(Data to examine):
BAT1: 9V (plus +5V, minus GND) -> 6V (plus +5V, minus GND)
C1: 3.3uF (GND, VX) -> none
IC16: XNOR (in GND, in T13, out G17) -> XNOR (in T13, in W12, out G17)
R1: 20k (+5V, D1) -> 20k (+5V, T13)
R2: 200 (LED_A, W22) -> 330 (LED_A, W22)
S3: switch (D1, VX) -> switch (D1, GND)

...

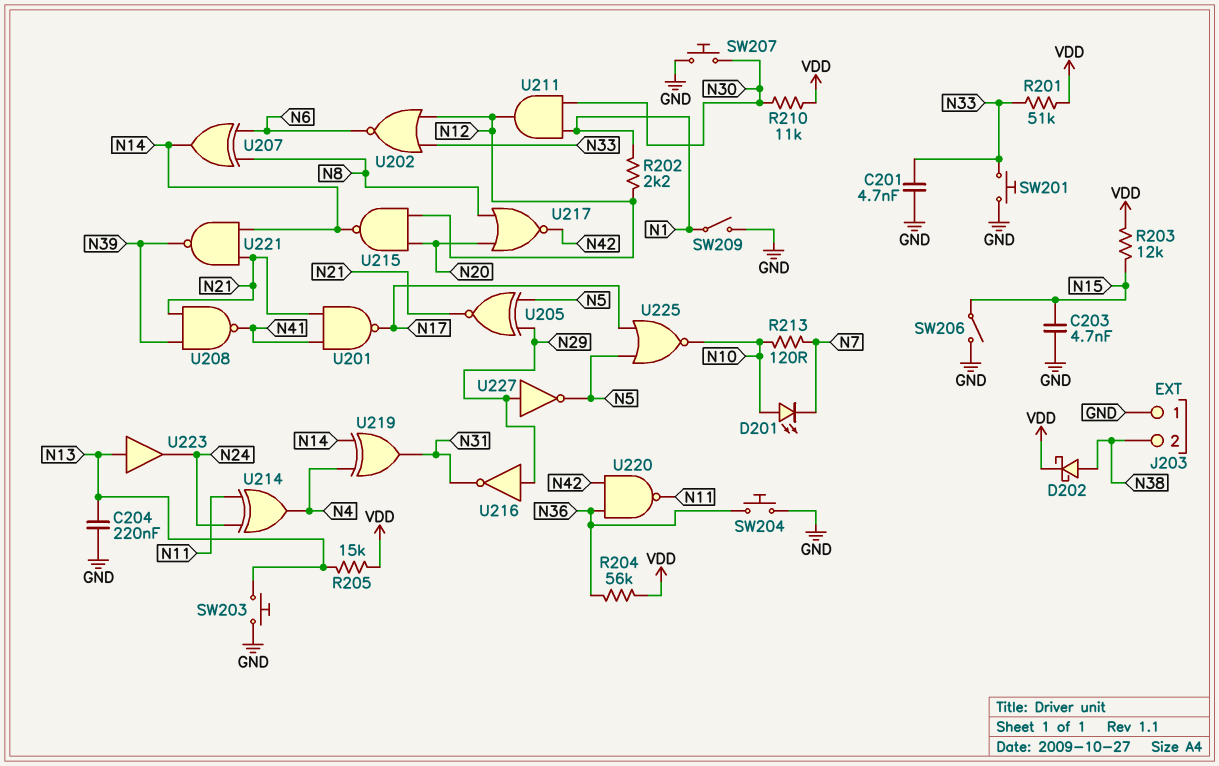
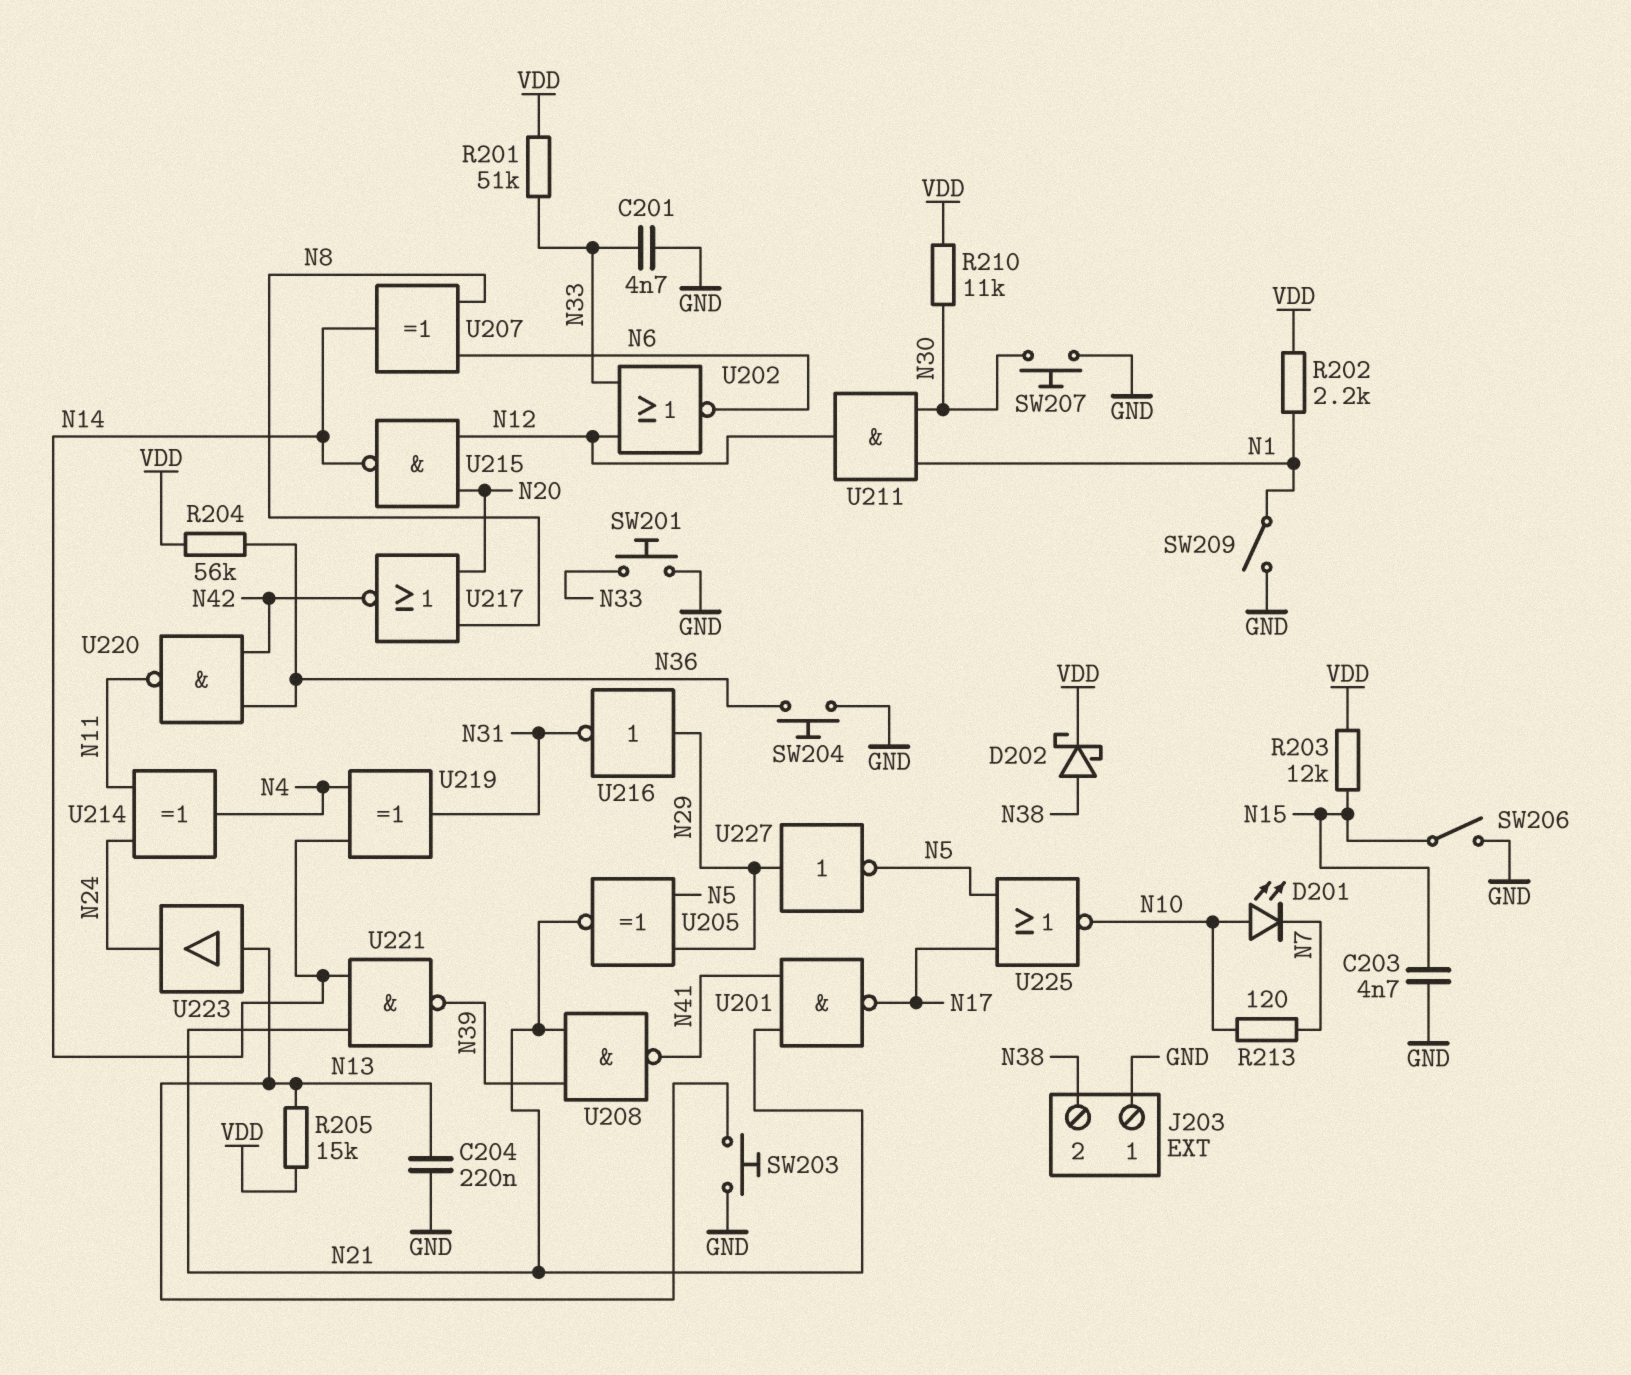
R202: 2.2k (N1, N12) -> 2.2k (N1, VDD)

(Problem to solve): After locating the line holding "C1: 3.3uF (GND, VX) -> none" above, output exactly that line and every line after it through the line holding "S3: switch (D1, VX) -> switch (D1, GND)". Include nothing else.

(Exercise result):
C1: 3.3uF (GND, VX) -> none
IC16: XNOR (in GND, in T13, out G17) -> XNOR (in T13, in W12, out G17)
R1: 20k (+5V, D1) -> 20k (+5V, T13)
R2: 200 (LED_A, W22) -> 330 (LED_A, W22)
S3: switch (D1, VX) -> switch (D1, GND)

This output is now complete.